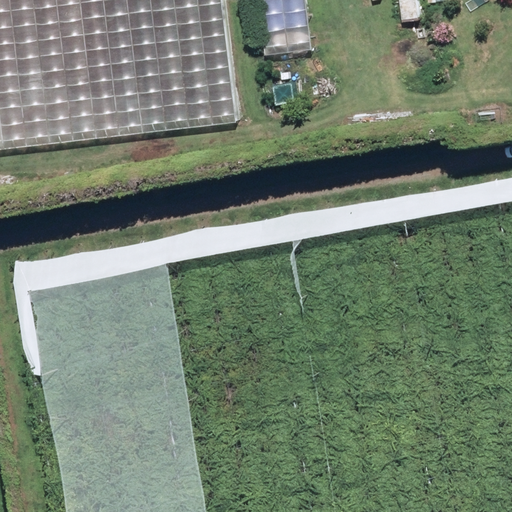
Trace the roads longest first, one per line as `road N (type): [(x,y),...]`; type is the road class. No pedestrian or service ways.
road 1 (track): [(0,293),(511,207)]
road 2 (track): [(13,291),(49,511)]
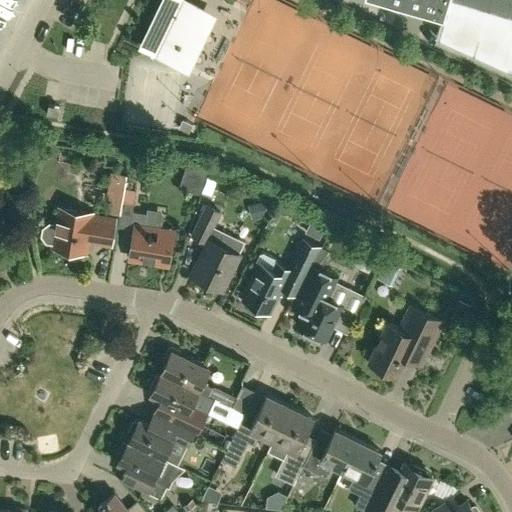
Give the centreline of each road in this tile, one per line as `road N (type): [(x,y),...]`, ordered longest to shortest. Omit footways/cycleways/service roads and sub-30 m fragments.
road 1 (residential): [(511,499),(470,454),(154,301)]
road 2 (residential): [(0,471),(51,475),(80,459),(154,301)]
road 3 (residential): [(0,319),(36,288),(154,301)]
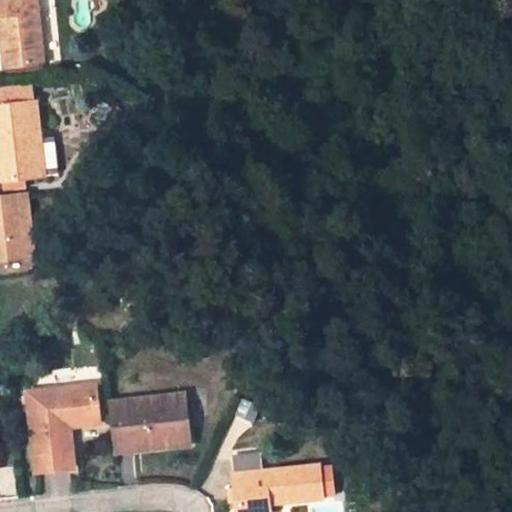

== == ==

▸ **Task objective**: Switch "centreline" to "center line" in the data above and write out all of the data again with nothing else changed, leaving out the pictures.

▸ **Result of the task**:
Trace the roads longest first, one per line as `road N (type): [(x,y),...]`; type is the road class. No pedestrian or service ways.
road 1 (track): [(0,293),(511,207)]
road 2 (track): [(13,291),(49,511)]
Give the center line of each road in this tile, one per line as `road N (type): [(x,y),...]`, ordered longest to shortest. Omit footways/cycleways/service roads and sub-30 m fragments.
road 1 (residential): [(511,499),(470,454),(154,301)]
road 2 (residential): [(0,471),(51,475),(80,459),(154,301)]
road 3 (residential): [(0,319),(36,288),(154,301)]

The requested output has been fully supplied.